*** Opening Data for review ***

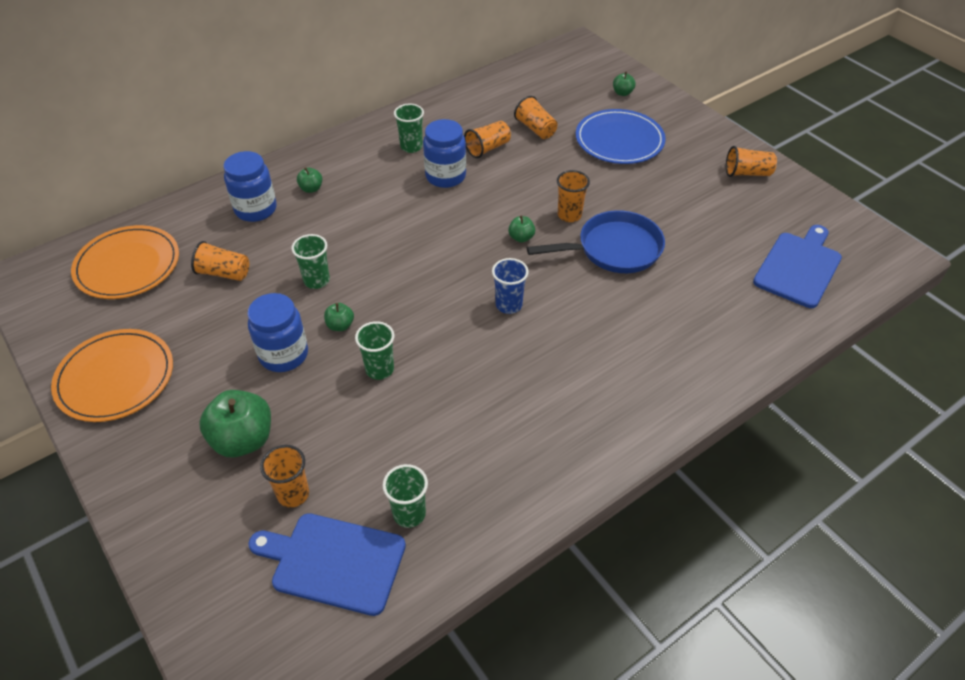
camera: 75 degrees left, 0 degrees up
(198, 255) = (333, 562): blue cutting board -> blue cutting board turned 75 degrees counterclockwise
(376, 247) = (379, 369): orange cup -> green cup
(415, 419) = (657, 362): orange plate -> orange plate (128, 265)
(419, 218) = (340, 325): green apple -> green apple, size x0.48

*** Closing Data for review ***
*** Opening Data for review ***

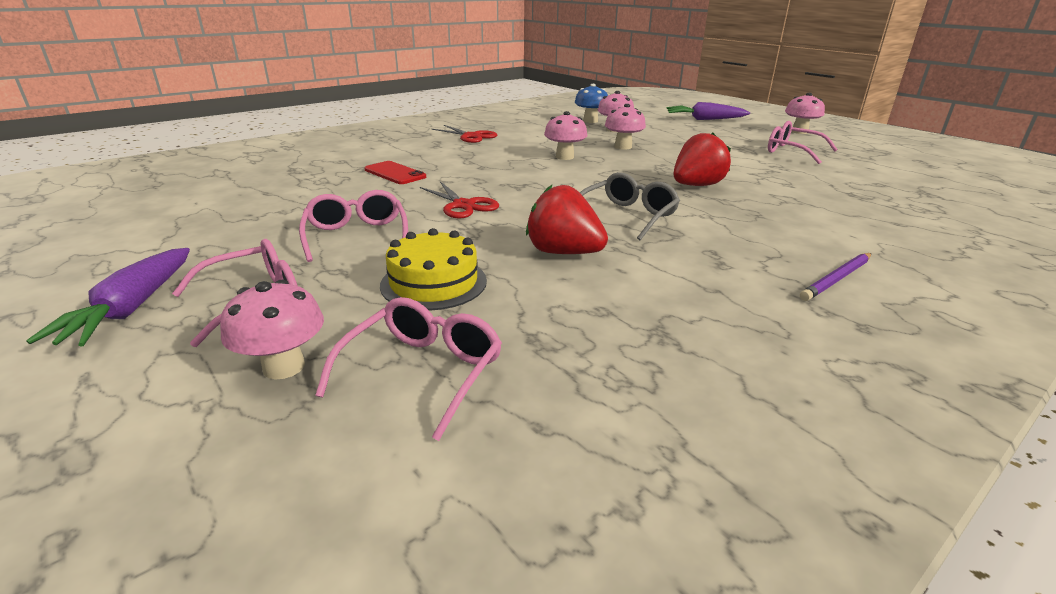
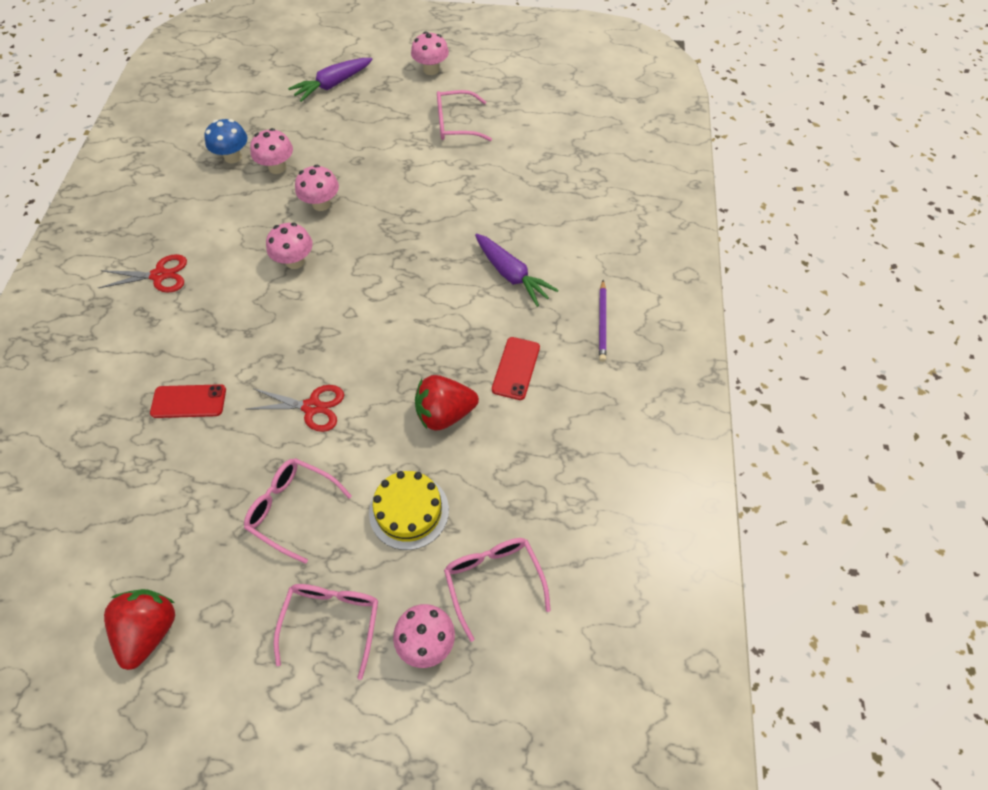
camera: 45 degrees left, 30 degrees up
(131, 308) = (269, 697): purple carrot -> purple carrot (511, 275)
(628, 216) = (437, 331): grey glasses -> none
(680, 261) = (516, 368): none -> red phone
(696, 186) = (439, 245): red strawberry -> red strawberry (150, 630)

*** Closing Data for review ***
*** Opening Data for review ***

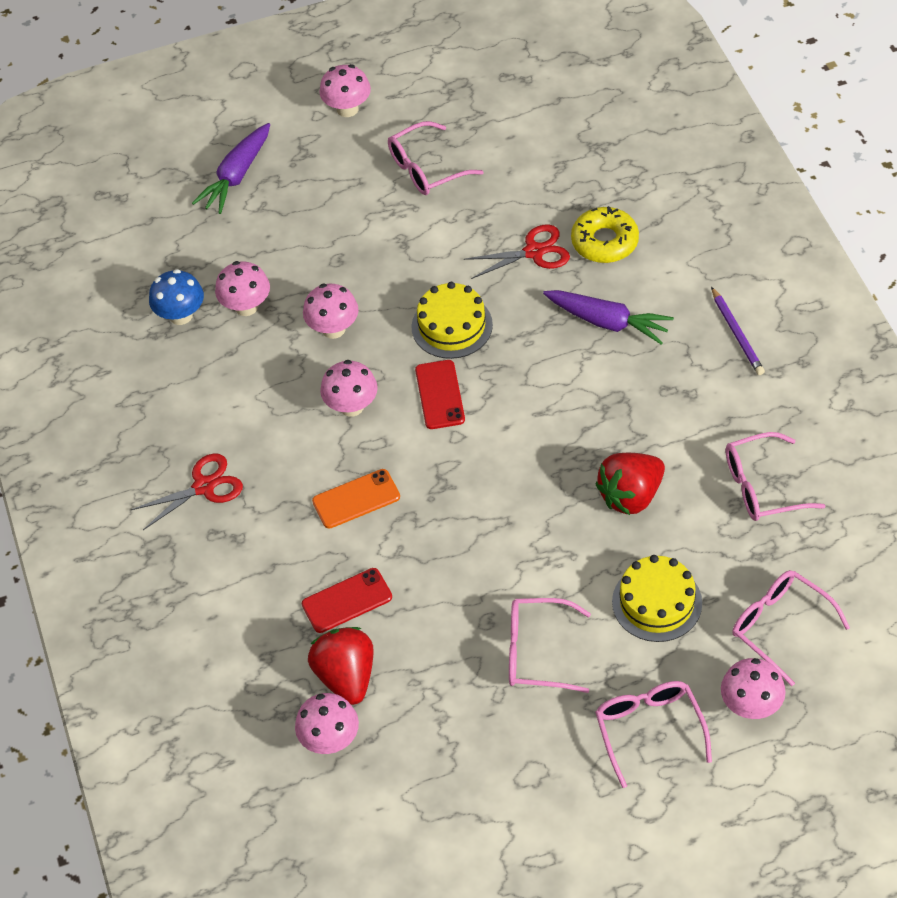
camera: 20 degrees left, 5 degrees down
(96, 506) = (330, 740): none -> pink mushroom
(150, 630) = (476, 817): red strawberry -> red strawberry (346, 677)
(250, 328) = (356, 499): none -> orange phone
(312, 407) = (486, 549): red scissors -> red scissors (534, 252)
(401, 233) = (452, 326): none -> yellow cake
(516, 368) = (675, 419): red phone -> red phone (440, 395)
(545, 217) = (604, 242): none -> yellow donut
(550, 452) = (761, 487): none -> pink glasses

*** Closing Data for review ***

• **Exercise prompt**: Once you find the line with "camera: 75 degrees left, 0 degrees up" above, print it and every line after it up to and including the line with "(419, 218) = (340, 325): green", exactly as written and nothing else.

• **The answer**:
camera: 75 degrees left, 0 degrees up
(198, 255) = (333, 562): blue cutting board -> blue cutting board turned 75 degrees counterclockwise
(376, 247) = (379, 369): orange cup -> green cup
(415, 419) = (657, 362): orange plate -> orange plate (128, 265)
(419, 218) = (340, 325): green apple -> green apple, size x0.48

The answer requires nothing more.